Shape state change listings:
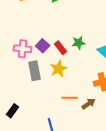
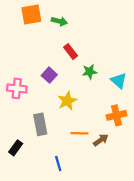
red rectangle: (61, 48) -> (71, 52), moved
pink cross: (23, 49) -> (17, 88), moved
gray rectangle: (35, 71) -> (40, 124), moved

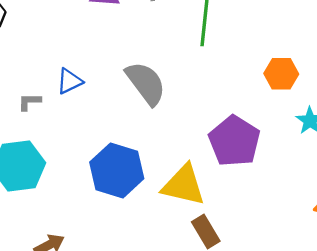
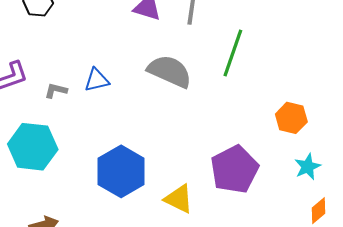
gray semicircle: (146, 83) -> (170, 71), moved, turned -42
yellow triangle: (183, 185) -> (179, 199), size x0.7

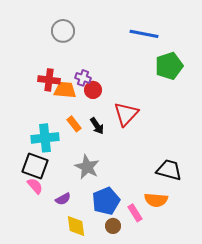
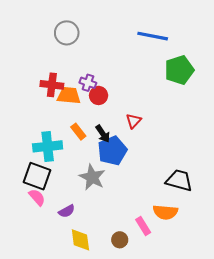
red triangle: (126, 114) -> (134, 121), size x0.6
blue pentagon: (106, 201) -> (112, 151), moved

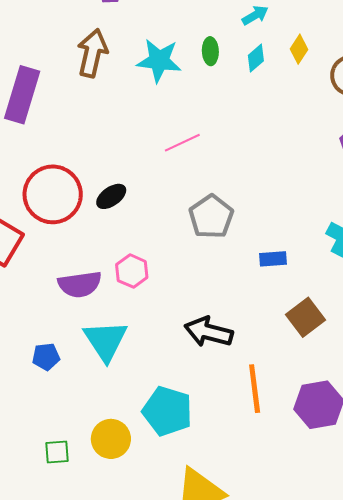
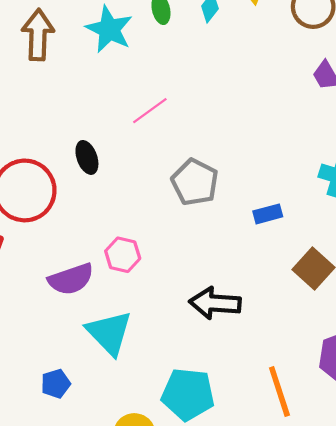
cyan star: (159, 61) -> (109, 29), turned 30
black ellipse: (111, 196) -> (87, 157), moved, turned -64
blue pentagon: (46, 357) -> (56, 384), moved
orange line: (255, 389) -> (279, 392), moved

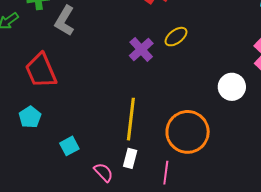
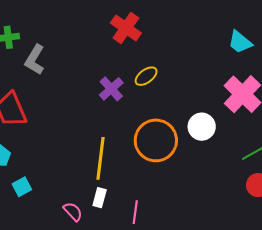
orange circle: (188, 132) -> (156, 140), moved
cyan square: (69, 146) -> (22, 187), moved

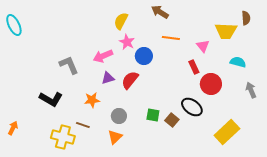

What the exercise asks: Locate the word "turned" in the records above, and return each line that has it.

Response:
gray semicircle: (146, 83) -> (170, 71), moved, turned -42
cyan star: (159, 61) -> (109, 29), turned 30
black ellipse: (111, 196) -> (87, 157), moved, turned -64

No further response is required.